(Itemized modification records)
------------------------------------

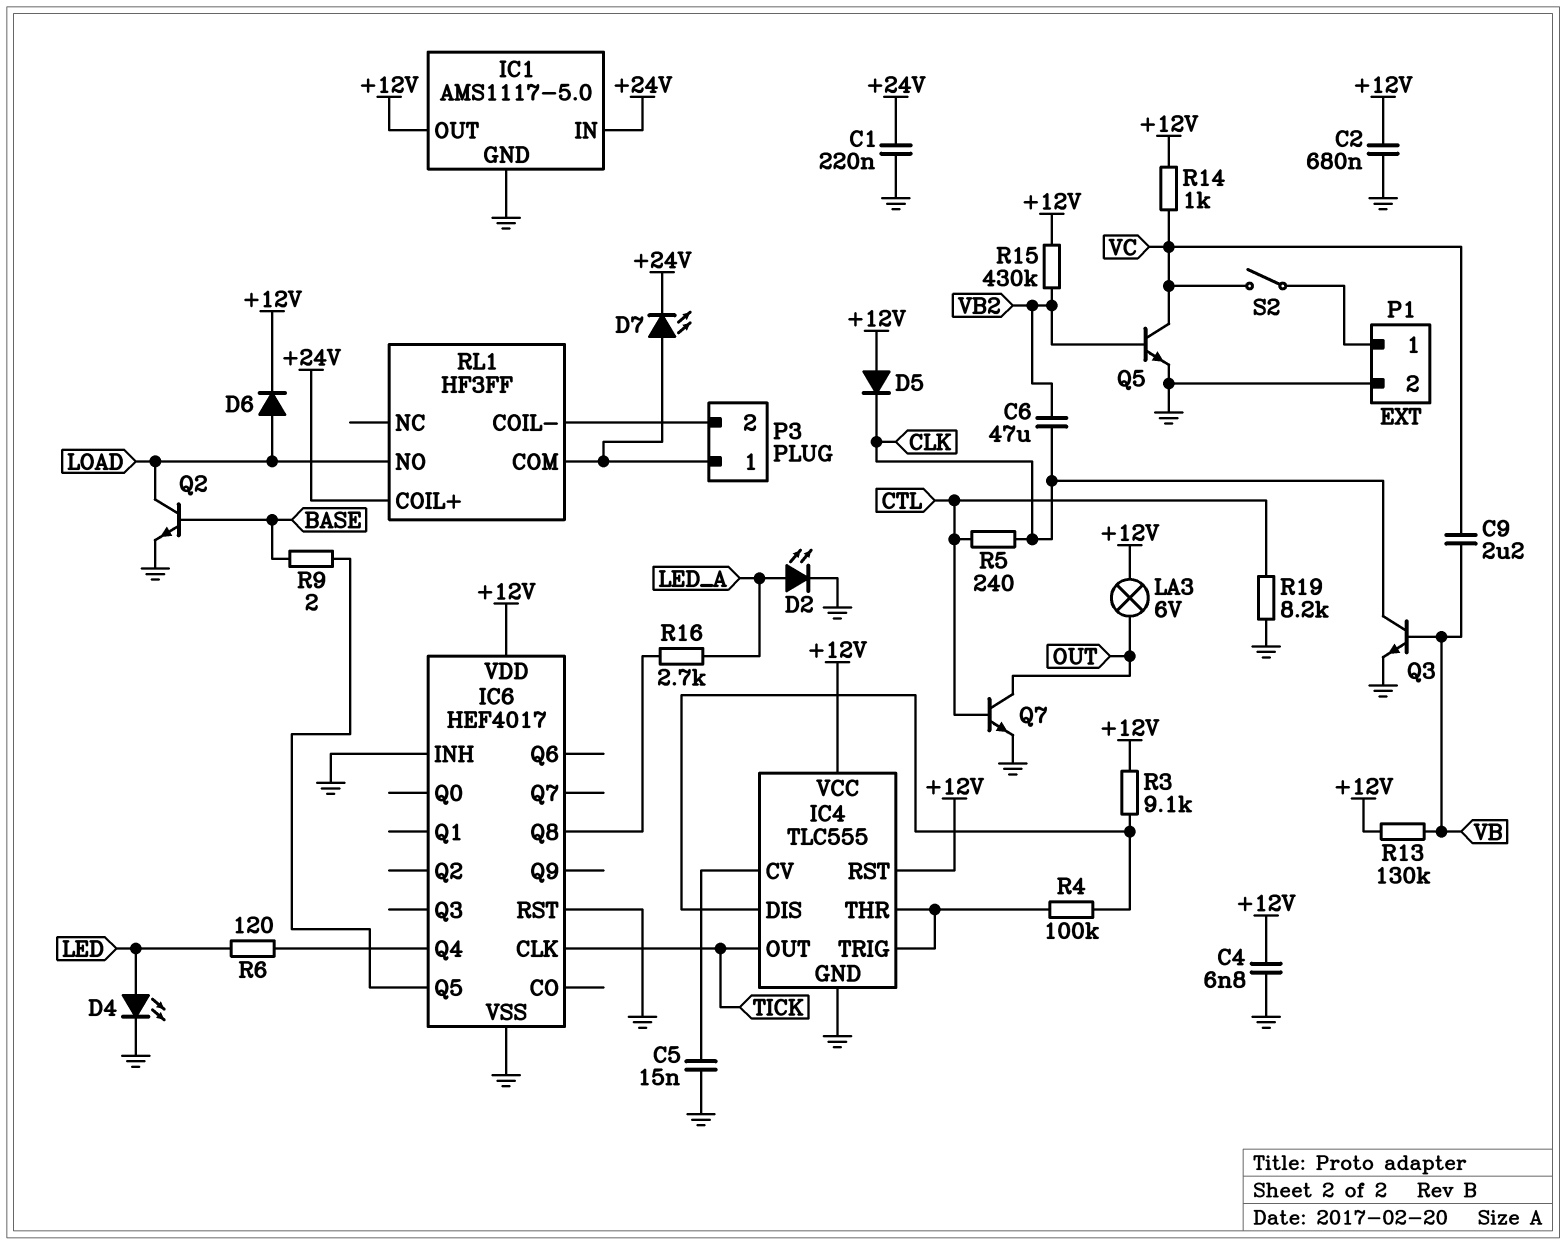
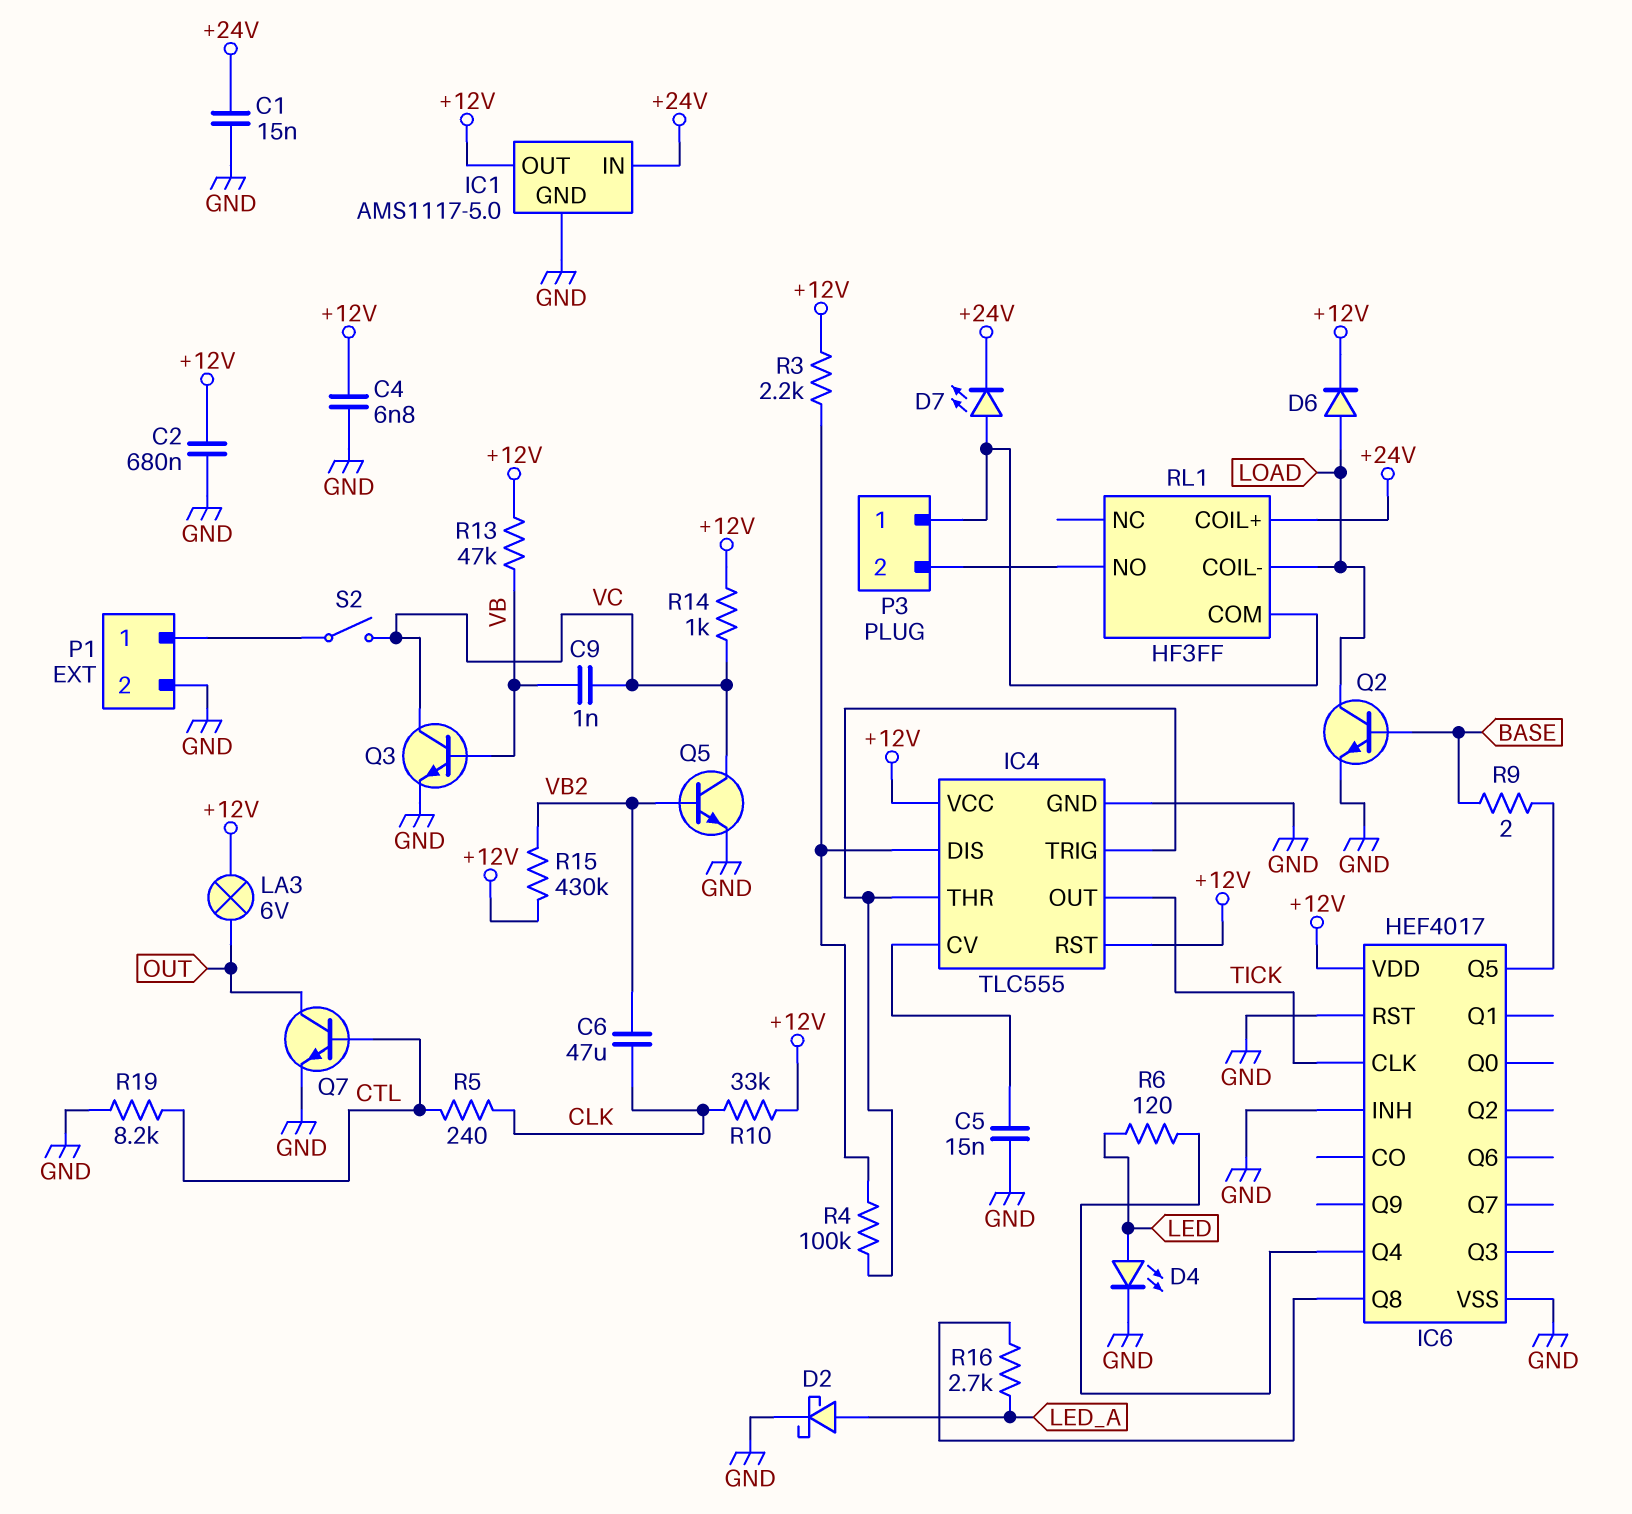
C1: 220nF (+24V, GND) -> 15nF (+24V, GND)
C9: 2.2uF (VB, VC) -> 1nF (VB, VC)
D2: LED (A LED_A, K GND) -> schottky (A LED_A, K GND)
D5: diode (A +12V, K CLK) -> none
Q3: NPN (B VB, C CLK, E GND) -> NPN (B VB, C VC, E GND)
R3: 9.1k (+12V, IC4/DIS) -> 2.2k (+12V, IC4/DIS)
R10: none -> 33k (+12V, CLK)
R13: 130k (+12V, VB) -> 47k (+12V, VB)
RL1 pin COIL-: P3/2 -> LOAD
RL1 pin NO: LOAD -> P3/2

------------------------------------

#### AIM OF THE EXERCISE:
If a line in the data above includes the string "LOAD", copy it.

#### RESULT OF THE TASK:
RL1 pin COIL-: P3/2 -> LOAD
RL1 pin NO: LOAD -> P3/2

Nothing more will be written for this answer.